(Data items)
^^^^^^^^^^^^^^^^

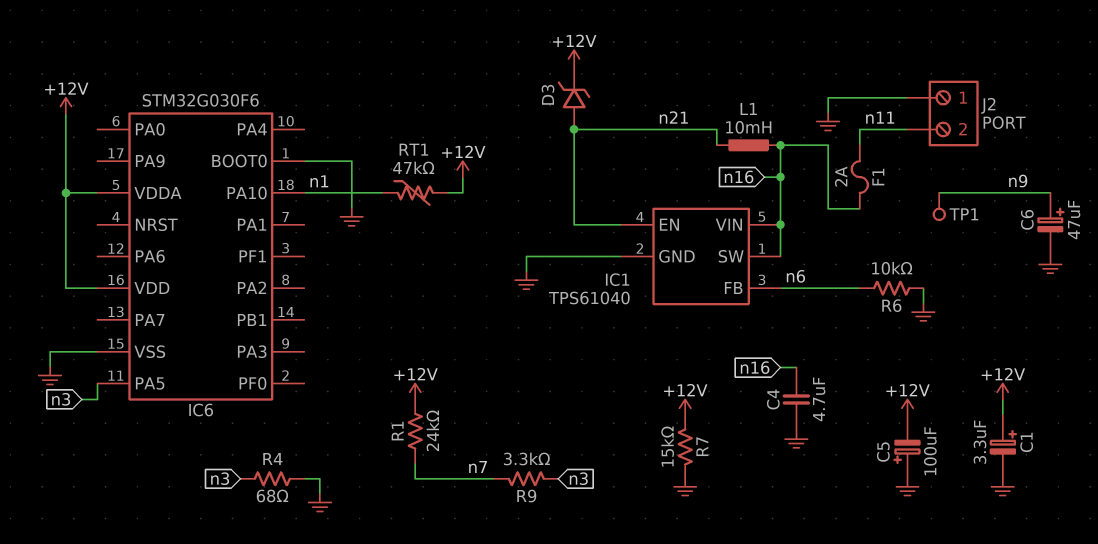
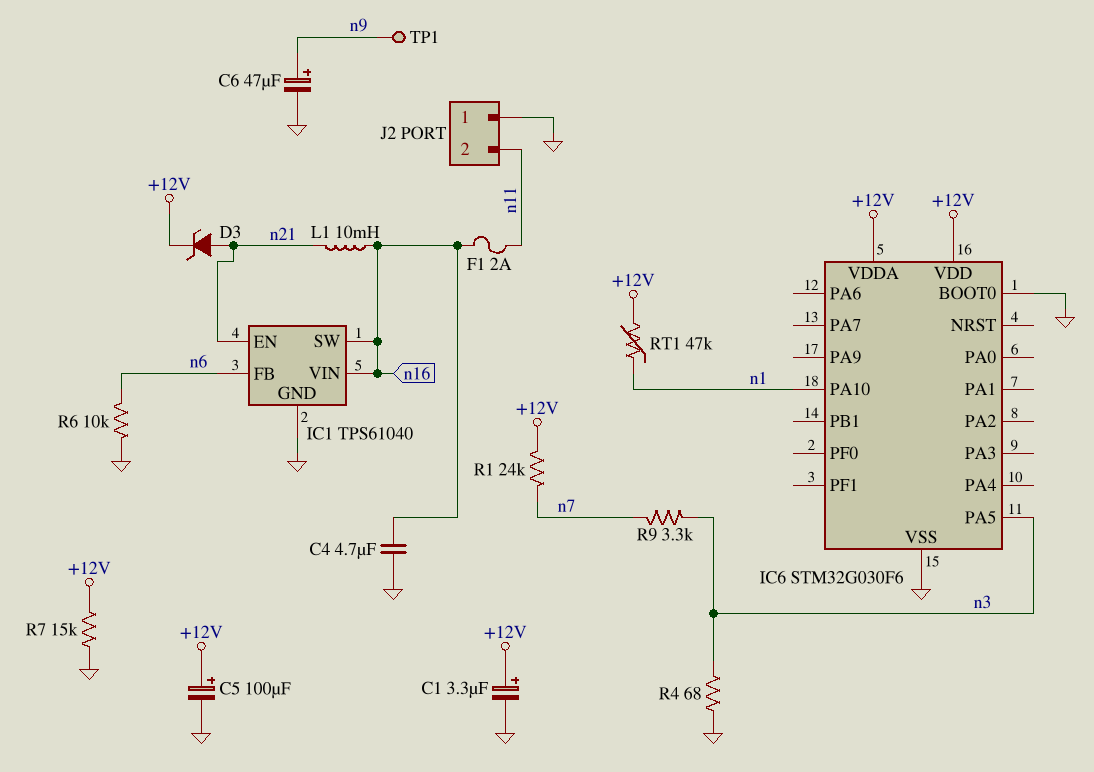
C5: 100uF (plus GND, minus +12V) -> 100uF (plus +12V, minus GND)

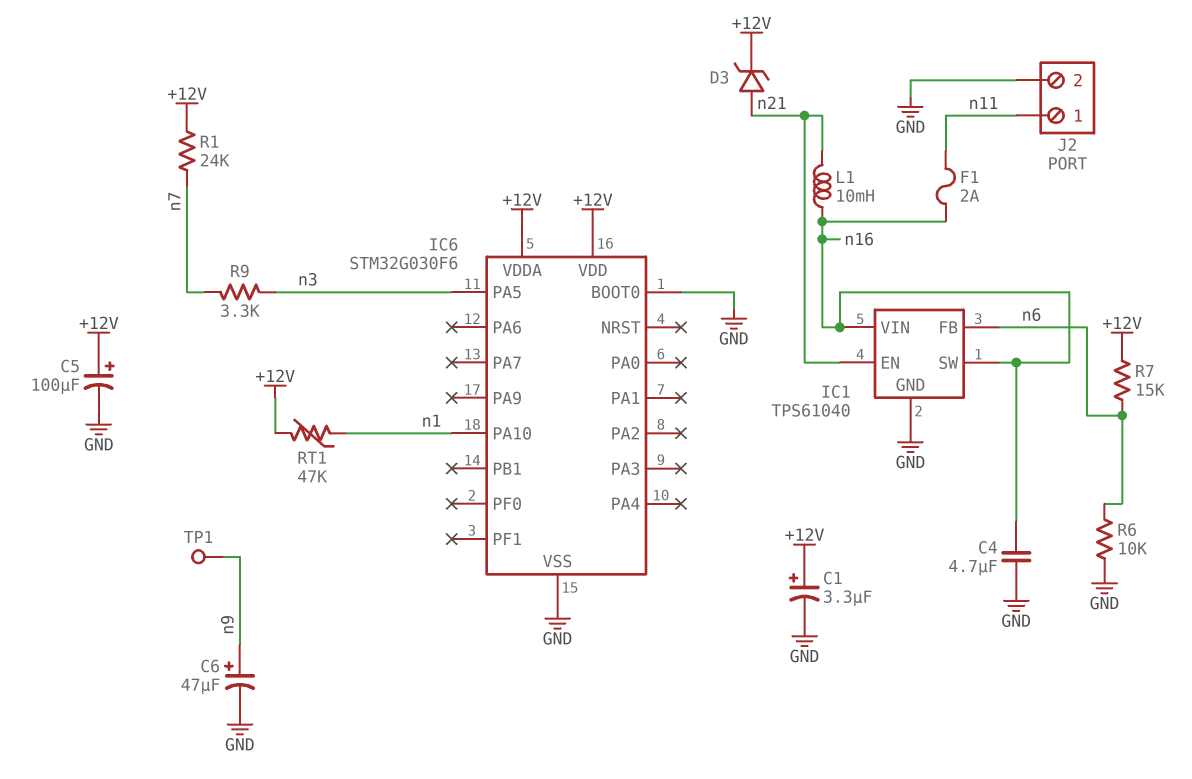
J2 pin 1: GND -> n11
J2 pin 2: n11 -> GND
R4: 68 (GND, n3) -> none
R7: 15k (+12V, GND) -> 15k (+12V, n6)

^^^^^^^^^^^^^^^^

> _Brief_
Each entry above should be printed exactly, and any picture in it left out.

> _Task answer_
C5: 100uF (plus GND, minus +12V) -> 100uF (plus +12V, minus GND)

J2 pin 1: GND -> n11
J2 pin 2: n11 -> GND
R4: 68 (GND, n3) -> none
R7: 15k (+12V, GND) -> 15k (+12V, n6)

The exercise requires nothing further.